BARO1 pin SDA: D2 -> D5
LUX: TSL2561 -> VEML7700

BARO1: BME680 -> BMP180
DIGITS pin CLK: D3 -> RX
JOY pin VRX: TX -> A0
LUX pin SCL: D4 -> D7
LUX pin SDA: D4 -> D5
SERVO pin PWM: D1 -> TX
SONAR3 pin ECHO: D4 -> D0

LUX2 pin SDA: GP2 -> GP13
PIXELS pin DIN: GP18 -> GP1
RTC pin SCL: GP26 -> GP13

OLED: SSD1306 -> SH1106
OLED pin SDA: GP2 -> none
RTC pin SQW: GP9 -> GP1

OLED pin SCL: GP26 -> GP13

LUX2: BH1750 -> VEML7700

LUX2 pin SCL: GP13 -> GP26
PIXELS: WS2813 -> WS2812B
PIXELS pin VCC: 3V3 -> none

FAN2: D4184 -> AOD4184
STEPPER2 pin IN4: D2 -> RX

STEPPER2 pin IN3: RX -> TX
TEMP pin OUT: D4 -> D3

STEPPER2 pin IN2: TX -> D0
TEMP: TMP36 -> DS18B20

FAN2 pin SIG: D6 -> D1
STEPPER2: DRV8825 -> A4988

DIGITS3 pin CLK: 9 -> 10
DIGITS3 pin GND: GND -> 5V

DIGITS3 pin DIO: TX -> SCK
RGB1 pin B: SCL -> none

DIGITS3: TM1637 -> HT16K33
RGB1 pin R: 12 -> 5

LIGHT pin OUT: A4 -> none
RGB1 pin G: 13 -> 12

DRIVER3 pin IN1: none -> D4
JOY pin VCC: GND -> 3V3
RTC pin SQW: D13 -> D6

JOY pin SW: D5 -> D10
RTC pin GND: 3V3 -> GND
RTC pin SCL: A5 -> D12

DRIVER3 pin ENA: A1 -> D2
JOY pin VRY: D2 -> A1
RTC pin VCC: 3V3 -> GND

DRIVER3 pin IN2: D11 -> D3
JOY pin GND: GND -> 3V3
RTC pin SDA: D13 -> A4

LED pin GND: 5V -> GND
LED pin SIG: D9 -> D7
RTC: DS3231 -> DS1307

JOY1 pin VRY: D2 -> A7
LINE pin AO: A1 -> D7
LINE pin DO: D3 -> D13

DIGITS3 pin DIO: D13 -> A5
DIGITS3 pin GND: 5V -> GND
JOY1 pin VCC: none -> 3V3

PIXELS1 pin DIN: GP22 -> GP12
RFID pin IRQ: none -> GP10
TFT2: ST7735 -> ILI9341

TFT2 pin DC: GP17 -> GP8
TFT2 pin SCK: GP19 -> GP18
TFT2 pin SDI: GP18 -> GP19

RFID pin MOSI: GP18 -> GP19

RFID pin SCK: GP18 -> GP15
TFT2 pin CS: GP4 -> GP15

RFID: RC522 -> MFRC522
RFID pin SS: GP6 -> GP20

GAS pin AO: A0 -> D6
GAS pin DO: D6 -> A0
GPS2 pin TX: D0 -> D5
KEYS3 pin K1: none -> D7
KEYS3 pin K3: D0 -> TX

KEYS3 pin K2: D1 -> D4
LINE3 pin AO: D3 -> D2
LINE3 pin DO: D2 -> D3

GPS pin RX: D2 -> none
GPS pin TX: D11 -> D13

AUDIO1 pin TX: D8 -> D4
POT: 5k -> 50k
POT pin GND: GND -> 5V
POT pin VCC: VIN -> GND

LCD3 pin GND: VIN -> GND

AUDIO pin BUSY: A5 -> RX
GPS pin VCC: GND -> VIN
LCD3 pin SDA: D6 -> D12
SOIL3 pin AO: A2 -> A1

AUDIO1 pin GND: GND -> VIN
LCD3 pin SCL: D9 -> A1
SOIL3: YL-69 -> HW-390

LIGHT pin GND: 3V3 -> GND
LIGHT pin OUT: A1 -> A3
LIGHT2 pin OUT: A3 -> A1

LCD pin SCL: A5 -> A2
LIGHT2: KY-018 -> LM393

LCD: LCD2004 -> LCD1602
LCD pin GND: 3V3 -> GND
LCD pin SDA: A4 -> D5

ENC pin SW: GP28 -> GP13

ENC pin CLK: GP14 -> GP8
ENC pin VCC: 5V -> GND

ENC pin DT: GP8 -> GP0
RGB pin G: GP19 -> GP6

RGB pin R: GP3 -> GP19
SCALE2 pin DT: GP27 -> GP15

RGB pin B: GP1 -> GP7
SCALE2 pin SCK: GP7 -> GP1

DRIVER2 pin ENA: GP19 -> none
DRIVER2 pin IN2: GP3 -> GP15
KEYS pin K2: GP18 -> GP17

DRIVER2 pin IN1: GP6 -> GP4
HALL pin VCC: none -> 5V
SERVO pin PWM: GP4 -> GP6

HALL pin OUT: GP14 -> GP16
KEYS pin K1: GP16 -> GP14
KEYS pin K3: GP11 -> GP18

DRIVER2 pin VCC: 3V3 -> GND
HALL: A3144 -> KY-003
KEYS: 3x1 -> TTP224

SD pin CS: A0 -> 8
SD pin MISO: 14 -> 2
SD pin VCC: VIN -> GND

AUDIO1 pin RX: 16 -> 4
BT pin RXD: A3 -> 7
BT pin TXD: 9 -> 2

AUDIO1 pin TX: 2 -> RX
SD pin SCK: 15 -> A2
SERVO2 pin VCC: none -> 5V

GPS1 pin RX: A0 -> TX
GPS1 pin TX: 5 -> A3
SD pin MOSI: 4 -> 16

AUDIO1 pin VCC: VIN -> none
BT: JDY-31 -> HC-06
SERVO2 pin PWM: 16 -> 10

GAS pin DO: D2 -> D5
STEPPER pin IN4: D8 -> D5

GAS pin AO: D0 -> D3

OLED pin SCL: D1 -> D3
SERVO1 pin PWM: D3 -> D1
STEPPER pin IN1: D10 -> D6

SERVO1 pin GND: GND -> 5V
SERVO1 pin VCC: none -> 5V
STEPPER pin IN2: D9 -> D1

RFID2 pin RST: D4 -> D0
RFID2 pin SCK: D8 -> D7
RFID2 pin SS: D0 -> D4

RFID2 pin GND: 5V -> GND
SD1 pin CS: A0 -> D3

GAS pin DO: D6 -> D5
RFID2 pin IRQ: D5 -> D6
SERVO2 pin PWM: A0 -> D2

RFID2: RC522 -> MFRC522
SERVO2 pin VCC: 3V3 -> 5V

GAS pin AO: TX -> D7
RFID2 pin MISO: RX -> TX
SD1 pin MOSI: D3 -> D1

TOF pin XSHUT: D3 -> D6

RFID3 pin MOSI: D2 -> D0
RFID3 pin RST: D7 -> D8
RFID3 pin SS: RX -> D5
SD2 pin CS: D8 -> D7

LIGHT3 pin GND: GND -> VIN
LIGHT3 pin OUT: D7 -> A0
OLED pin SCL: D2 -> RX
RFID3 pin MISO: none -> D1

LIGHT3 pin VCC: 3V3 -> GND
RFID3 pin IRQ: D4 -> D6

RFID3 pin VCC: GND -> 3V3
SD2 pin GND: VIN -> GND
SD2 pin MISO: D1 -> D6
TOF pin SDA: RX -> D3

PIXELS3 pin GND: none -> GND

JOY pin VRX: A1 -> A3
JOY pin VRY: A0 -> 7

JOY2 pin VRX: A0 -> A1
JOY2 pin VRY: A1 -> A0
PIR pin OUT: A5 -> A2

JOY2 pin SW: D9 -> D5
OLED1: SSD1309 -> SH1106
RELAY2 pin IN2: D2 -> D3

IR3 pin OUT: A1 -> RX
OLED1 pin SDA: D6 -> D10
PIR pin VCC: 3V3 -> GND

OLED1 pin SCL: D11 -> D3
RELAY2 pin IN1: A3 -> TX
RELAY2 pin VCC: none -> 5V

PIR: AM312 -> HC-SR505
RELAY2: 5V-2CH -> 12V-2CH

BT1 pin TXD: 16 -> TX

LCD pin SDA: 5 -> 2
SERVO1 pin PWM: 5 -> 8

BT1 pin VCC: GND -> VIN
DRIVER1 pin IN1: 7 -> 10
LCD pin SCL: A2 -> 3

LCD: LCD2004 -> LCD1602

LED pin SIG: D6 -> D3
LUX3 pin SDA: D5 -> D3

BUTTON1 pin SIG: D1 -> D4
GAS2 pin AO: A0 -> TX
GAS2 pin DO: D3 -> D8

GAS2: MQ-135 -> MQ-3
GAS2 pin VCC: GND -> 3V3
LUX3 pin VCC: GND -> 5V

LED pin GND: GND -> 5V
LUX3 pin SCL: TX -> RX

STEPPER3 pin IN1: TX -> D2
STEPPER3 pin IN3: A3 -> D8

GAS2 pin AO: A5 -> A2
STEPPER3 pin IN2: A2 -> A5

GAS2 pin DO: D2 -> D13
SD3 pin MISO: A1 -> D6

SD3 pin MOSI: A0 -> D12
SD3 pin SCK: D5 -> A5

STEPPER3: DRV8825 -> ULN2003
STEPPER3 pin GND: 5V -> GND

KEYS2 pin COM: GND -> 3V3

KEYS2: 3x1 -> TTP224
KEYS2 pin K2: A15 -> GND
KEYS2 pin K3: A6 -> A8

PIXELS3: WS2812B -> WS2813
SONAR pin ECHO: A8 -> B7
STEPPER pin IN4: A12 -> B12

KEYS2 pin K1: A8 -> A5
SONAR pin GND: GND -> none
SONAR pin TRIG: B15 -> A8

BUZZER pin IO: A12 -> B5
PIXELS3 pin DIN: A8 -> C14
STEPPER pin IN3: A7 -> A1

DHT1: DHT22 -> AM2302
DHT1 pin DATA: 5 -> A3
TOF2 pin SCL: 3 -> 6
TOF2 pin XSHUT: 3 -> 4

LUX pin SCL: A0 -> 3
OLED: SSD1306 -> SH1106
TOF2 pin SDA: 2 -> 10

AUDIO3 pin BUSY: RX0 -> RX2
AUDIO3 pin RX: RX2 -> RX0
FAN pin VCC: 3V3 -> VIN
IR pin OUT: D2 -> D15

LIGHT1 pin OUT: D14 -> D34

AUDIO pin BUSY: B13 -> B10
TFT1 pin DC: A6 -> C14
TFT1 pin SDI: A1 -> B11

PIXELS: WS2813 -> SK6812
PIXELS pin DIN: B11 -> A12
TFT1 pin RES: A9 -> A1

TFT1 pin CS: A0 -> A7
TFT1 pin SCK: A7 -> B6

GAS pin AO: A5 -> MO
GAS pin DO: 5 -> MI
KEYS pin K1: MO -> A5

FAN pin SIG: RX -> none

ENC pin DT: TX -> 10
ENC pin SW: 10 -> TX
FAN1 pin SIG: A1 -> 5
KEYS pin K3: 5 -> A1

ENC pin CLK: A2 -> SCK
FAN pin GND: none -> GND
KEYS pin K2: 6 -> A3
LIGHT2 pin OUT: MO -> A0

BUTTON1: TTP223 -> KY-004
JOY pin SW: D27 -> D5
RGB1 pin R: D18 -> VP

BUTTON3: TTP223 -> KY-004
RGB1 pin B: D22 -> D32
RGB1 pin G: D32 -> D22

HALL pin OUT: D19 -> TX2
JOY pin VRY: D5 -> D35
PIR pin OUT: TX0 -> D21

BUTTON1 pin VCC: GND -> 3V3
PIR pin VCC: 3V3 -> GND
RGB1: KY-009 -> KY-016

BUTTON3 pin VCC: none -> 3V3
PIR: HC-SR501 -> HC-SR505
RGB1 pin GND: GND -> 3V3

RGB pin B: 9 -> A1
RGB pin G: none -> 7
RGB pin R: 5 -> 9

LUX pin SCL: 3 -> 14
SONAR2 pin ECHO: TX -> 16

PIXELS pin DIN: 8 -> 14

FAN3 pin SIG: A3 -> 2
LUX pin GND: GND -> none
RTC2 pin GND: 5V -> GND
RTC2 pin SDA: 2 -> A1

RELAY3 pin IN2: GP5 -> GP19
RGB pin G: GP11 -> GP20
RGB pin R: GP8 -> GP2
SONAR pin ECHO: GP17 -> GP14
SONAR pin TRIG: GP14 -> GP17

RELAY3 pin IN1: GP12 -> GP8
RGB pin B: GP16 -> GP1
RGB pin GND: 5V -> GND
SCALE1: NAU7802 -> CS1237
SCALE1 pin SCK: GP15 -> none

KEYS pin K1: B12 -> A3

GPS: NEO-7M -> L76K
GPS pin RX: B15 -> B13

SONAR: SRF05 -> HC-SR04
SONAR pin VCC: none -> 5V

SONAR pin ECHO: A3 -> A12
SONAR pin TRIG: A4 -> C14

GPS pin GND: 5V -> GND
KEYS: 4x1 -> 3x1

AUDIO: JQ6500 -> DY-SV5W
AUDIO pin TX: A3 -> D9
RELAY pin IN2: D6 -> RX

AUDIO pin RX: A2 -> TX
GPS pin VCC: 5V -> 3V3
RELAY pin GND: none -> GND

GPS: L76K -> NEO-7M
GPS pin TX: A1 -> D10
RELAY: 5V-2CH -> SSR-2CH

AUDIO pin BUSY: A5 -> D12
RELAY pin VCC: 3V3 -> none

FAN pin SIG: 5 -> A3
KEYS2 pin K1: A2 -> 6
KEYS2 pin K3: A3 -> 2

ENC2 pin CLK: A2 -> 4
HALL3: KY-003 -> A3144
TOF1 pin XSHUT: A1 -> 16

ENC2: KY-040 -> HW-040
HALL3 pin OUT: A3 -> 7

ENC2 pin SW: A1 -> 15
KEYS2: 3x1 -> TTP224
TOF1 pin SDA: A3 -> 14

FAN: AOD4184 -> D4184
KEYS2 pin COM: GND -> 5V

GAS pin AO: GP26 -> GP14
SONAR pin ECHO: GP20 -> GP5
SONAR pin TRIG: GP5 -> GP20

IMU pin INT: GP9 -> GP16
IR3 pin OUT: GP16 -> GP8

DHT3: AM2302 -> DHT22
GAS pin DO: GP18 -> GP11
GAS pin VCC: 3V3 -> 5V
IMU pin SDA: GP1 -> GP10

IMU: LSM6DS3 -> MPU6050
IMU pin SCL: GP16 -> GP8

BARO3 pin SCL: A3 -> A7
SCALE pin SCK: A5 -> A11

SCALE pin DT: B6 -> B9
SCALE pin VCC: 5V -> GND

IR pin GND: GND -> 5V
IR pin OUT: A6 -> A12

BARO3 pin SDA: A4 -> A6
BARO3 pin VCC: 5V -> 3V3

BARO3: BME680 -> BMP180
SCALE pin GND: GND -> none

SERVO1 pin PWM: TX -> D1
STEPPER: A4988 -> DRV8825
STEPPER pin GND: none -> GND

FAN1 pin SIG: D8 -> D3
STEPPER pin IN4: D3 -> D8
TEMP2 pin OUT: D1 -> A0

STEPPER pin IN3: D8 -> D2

### YOUR ASSIGNMENT
Of the lines above, retype only those from the line containing "RFID2 pin GND: 5V -> GND" through the line containing "RFID3 pin MOSI: D2 -> D0", including both, exactly.

### RESULT
RFID2 pin GND: 5V -> GND
SD1 pin CS: A0 -> D3

GAS pin DO: D6 -> D5
RFID2 pin IRQ: D5 -> D6
SERVO2 pin PWM: A0 -> D2

RFID2: RC522 -> MFRC522
SERVO2 pin VCC: 3V3 -> 5V

GAS pin AO: TX -> D7
RFID2 pin MISO: RX -> TX
SD1 pin MOSI: D3 -> D1

TOF pin XSHUT: D3 -> D6

RFID3 pin MOSI: D2 -> D0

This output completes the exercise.